- _Given request_
Pick out every line in the data that contains the word "building", and copy each one in full.

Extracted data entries
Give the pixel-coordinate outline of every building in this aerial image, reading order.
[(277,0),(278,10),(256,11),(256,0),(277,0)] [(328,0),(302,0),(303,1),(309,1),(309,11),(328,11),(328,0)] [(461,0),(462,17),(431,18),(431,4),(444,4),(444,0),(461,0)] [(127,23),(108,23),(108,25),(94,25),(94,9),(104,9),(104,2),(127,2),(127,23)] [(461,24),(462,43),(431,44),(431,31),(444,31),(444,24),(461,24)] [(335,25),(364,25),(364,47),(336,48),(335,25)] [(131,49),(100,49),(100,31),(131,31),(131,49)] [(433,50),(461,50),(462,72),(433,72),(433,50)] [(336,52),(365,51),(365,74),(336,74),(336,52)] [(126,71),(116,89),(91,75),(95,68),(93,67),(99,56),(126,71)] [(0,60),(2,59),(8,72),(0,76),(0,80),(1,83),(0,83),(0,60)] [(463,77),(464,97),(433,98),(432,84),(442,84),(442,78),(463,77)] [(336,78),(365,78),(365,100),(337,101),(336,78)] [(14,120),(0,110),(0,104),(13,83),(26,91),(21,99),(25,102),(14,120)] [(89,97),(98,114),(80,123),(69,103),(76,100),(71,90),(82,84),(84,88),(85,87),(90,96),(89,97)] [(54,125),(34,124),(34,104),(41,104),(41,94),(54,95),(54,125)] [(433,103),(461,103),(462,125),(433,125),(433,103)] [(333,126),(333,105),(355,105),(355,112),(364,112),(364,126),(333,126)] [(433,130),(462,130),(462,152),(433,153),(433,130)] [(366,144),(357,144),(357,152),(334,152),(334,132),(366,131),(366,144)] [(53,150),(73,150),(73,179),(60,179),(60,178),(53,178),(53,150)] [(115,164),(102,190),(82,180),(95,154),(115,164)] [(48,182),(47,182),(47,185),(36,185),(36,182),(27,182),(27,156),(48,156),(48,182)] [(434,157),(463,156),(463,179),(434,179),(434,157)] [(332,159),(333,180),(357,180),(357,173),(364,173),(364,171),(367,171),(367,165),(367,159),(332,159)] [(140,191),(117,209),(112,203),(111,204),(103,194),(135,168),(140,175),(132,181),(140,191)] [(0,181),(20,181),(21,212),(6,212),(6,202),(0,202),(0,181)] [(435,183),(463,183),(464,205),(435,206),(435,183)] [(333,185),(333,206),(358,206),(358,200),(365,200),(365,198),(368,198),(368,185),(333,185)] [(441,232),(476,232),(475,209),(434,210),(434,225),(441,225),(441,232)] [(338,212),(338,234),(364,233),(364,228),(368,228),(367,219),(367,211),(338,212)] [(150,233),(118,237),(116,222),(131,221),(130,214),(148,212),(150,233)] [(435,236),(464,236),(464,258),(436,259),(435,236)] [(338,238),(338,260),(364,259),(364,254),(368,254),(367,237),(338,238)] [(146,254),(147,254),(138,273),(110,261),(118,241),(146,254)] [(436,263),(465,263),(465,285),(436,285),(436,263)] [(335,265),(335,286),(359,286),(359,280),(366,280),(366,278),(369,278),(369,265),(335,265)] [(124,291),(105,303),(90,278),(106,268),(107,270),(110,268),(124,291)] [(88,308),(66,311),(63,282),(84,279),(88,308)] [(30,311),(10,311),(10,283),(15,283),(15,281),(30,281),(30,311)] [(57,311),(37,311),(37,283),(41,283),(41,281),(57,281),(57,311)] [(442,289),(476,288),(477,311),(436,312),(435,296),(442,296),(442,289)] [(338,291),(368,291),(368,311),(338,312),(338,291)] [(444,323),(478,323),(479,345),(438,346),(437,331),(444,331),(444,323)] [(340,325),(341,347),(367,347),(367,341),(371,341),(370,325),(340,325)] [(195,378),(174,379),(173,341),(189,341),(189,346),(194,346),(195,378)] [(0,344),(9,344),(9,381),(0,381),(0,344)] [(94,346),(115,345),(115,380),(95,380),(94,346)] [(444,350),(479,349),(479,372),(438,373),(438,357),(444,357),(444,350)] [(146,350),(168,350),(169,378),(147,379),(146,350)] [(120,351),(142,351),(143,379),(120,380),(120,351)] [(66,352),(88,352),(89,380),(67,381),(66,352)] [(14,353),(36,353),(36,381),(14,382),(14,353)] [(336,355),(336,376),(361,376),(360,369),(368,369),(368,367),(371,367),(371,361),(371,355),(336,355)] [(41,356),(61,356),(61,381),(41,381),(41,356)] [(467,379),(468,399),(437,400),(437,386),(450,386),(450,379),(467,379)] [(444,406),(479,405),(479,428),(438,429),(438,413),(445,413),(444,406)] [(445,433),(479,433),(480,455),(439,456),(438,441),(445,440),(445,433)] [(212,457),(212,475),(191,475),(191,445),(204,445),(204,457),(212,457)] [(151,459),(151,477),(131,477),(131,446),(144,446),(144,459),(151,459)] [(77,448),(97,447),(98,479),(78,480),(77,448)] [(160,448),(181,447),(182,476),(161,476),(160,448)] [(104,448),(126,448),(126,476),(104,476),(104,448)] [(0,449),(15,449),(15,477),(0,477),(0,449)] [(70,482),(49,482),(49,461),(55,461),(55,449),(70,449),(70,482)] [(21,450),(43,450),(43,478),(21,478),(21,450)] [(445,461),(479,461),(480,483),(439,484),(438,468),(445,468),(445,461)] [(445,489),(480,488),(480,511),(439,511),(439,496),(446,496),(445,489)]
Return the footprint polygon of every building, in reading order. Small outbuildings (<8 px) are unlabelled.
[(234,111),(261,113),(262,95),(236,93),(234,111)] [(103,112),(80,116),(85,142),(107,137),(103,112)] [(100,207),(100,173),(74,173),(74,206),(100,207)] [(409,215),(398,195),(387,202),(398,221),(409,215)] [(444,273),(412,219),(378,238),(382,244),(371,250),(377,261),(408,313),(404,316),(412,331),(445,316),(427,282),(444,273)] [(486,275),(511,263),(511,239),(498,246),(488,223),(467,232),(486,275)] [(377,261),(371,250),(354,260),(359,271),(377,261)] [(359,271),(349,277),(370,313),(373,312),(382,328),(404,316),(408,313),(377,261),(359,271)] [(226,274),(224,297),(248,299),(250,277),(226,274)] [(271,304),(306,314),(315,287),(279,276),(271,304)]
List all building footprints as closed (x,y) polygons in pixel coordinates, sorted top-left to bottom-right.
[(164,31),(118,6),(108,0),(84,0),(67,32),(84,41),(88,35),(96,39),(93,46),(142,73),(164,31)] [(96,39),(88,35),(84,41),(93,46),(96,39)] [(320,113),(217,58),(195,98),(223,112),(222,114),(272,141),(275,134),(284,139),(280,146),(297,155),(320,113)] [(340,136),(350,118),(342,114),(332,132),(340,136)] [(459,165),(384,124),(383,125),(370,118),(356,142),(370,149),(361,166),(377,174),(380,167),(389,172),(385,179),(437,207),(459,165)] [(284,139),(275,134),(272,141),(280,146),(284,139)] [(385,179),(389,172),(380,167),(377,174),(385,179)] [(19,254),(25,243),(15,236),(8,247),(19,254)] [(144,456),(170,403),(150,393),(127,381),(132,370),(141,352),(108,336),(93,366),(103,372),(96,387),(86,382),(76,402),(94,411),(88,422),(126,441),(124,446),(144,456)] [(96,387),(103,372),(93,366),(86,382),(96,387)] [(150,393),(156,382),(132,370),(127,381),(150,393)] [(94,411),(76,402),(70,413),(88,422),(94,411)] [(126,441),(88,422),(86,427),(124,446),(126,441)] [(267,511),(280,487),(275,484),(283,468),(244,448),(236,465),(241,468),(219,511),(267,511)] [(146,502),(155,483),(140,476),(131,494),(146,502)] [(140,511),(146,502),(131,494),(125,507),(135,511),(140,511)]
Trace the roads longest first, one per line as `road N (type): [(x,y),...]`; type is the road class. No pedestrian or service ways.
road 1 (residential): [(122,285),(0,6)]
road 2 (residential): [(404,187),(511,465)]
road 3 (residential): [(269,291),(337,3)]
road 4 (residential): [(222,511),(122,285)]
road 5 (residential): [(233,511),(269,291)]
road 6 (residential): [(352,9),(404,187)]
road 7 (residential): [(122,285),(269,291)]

- _The completed task_
Give the pixel-coordinate outline of every building in this aerial image, reading order.
Return the footprint polygon of every building, in reading order. Small outbuildings (<8 px) are unlabelled.
List all building footprints as closed (x,y) polygons in pixel coordinates, sorted top-left to bottom-right.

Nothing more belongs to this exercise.